Exercise prompt: Retype the listing without any alteration.
• • • • • • •
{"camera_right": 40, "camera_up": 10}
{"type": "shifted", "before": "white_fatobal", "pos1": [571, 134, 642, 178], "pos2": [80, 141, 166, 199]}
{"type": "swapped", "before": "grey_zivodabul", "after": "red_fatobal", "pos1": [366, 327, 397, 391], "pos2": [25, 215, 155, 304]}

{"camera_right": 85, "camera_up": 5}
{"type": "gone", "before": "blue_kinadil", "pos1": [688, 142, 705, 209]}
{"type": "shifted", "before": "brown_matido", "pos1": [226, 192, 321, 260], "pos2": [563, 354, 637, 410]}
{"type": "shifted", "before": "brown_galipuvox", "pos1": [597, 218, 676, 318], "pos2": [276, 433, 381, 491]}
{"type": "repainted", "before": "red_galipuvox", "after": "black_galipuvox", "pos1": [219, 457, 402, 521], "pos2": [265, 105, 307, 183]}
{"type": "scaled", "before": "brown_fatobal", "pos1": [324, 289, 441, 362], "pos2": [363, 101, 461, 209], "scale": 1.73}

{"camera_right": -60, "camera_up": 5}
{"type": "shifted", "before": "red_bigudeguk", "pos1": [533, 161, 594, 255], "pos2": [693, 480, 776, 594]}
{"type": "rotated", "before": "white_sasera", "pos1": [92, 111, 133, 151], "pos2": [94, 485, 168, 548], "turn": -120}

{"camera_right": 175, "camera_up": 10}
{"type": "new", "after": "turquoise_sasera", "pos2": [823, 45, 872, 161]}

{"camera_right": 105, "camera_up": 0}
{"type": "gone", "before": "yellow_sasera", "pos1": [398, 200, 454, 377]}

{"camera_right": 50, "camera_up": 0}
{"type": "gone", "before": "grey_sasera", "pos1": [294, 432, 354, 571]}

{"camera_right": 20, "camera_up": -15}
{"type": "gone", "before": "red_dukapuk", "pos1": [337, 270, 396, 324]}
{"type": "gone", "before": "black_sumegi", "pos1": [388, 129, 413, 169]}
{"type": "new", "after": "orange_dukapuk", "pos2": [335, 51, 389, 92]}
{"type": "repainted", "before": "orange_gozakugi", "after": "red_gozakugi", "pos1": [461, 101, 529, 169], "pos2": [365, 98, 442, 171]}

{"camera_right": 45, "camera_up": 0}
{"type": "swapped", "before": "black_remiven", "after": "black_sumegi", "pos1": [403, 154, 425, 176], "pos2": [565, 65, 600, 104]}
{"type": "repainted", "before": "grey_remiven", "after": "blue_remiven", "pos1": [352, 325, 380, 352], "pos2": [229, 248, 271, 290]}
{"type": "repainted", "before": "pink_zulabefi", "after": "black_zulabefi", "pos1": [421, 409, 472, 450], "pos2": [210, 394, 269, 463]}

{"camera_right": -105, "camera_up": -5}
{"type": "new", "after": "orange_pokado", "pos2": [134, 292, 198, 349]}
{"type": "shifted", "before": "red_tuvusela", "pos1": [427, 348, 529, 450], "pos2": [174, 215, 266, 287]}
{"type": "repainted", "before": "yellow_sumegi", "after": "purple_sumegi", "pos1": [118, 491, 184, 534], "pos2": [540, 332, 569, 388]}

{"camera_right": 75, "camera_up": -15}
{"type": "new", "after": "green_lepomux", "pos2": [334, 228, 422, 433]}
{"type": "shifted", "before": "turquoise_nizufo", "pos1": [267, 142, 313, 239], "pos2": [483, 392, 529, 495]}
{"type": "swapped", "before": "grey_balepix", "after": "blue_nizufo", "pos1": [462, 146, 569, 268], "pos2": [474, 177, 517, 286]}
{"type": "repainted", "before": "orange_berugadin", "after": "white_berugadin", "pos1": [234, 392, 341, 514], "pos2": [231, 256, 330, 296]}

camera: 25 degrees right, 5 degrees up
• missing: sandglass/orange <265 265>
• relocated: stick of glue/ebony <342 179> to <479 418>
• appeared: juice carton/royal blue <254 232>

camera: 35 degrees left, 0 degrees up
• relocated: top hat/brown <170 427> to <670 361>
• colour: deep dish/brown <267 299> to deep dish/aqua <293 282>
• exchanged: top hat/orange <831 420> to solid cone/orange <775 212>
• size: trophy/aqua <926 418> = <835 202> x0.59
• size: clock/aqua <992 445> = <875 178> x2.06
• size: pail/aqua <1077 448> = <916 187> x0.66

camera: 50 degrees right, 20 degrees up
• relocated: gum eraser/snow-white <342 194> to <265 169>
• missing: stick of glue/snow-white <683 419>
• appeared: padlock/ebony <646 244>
• • • • • • •
Task output:
{"camera_right": 40, "camera_up": 10}
{"type": "shifted", "before": "white_fatobal", "pos1": [571, 134, 642, 178], "pos2": [80, 141, 166, 199]}
{"type": "swapped", "before": "grey_zivodabul", "after": "red_fatobal", "pos1": [366, 327, 397, 391], "pos2": [25, 215, 155, 304]}

{"camera_right": 85, "camera_up": 5}
{"type": "gone", "before": "blue_kinadil", "pos1": [688, 142, 705, 209]}
{"type": "shifted", "before": "brown_matido", "pos1": [226, 192, 321, 260], "pos2": [563, 354, 637, 410]}
{"type": "shifted", "before": "brown_galipuvox", "pos1": [597, 218, 676, 318], "pos2": [276, 433, 381, 491]}
{"type": "repainted", "before": "red_galipuvox", "after": "black_galipuvox", "pos1": [219, 457, 402, 521], "pos2": [265, 105, 307, 183]}
{"type": "scaled", "before": "brown_fatobal", "pos1": [324, 289, 441, 362], "pos2": [363, 101, 461, 209], "scale": 1.73}

{"camera_right": -60, "camera_up": 5}
{"type": "shifted", "before": "red_bigudeguk", "pos1": [533, 161, 594, 255], "pos2": [693, 480, 776, 594]}
{"type": "rotated", "before": "white_sasera", "pos1": [92, 111, 133, 151], "pos2": [94, 485, 168, 548], "turn": -120}

{"camera_right": 175, "camera_up": 10}
{"type": "new", "after": "turquoise_sasera", "pos2": [823, 45, 872, 161]}

{"camera_right": 105, "camera_up": 0}
{"type": "gone", "before": "yellow_sasera", "pos1": [398, 200, 454, 377]}

{"camera_right": 50, "camera_up": 0}
{"type": "gone", "before": "grey_sasera", "pos1": [294, 432, 354, 571]}

{"camera_right": 20, "camera_up": -15}
{"type": "gone", "before": "red_dukapuk", "pos1": [337, 270, 396, 324]}
{"type": "gone", "before": "black_sumegi", "pos1": [388, 129, 413, 169]}
{"type": "new", "after": "orange_dukapuk", "pos2": [335, 51, 389, 92]}
{"type": "repainted", "before": "orange_gozakugi", "after": "red_gozakugi", "pos1": [461, 101, 529, 169], "pos2": [365, 98, 442, 171]}

{"camera_right": 45, "camera_up": 0}
{"type": "swapped", "before": "black_remiven", "after": "black_sumegi", "pos1": [403, 154, 425, 176], "pos2": [565, 65, 600, 104]}
{"type": "repainted", "before": "grey_remiven", "after": "blue_remiven", "pos1": [352, 325, 380, 352], "pos2": [229, 248, 271, 290]}
{"type": "repainted", "before": "pink_zulabefi", "after": "black_zulabefi", "pos1": [421, 409, 472, 450], "pos2": [210, 394, 269, 463]}

{"camera_right": -105, "camera_up": -5}
{"type": "new", "after": "orange_pokado", "pos2": [134, 292, 198, 349]}
{"type": "shifted", "before": "red_tuvusela", "pos1": [427, 348, 529, 450], "pos2": [174, 215, 266, 287]}
{"type": "repainted", "before": "yellow_sumegi", "after": "purple_sumegi", "pos1": [118, 491, 184, 534], "pos2": [540, 332, 569, 388]}

{"camera_right": 75, "camera_up": -15}
{"type": "new", "after": "green_lepomux", "pos2": [334, 228, 422, 433]}
{"type": "shifted", "before": "turquoise_nizufo", "pos1": [267, 142, 313, 239], "pos2": [483, 392, 529, 495]}
{"type": "swapped", "before": "grey_balepix", "after": "blue_nizufo", "pos1": [462, 146, 569, 268], "pos2": [474, 177, 517, 286]}
{"type": "repainted", "before": "orange_berugadin", "after": "white_berugadin", "pos1": [234, 392, 341, 514], "pos2": [231, 256, 330, 296]}

camera: 25 degrees right, 5 degrees up
• missing: sandglass/orange <265 265>
• relocated: stick of glue/ebony <342 179> to <479 418>
• appeared: juice carton/royal blue <254 232>

camera: 35 degrees left, 0 degrees up
• relocated: top hat/brown <170 427> to <670 361>
• colour: deep dish/brown <267 299> to deep dish/aqua <293 282>
• exchanged: top hat/orange <831 420> to solid cone/orange <775 212>
• size: trophy/aqua <926 418> = <835 202> x0.59
• size: clock/aqua <992 445> = <875 178> x2.06
• size: pail/aqua <1077 448> = <916 187> x0.66

camera: 50 degrees right, 20 degrees up
• relocated: gum eraser/snow-white <342 194> to <265 169>
• missing: stick of glue/snow-white <683 419>
• appeared: padlock/ebony <646 244>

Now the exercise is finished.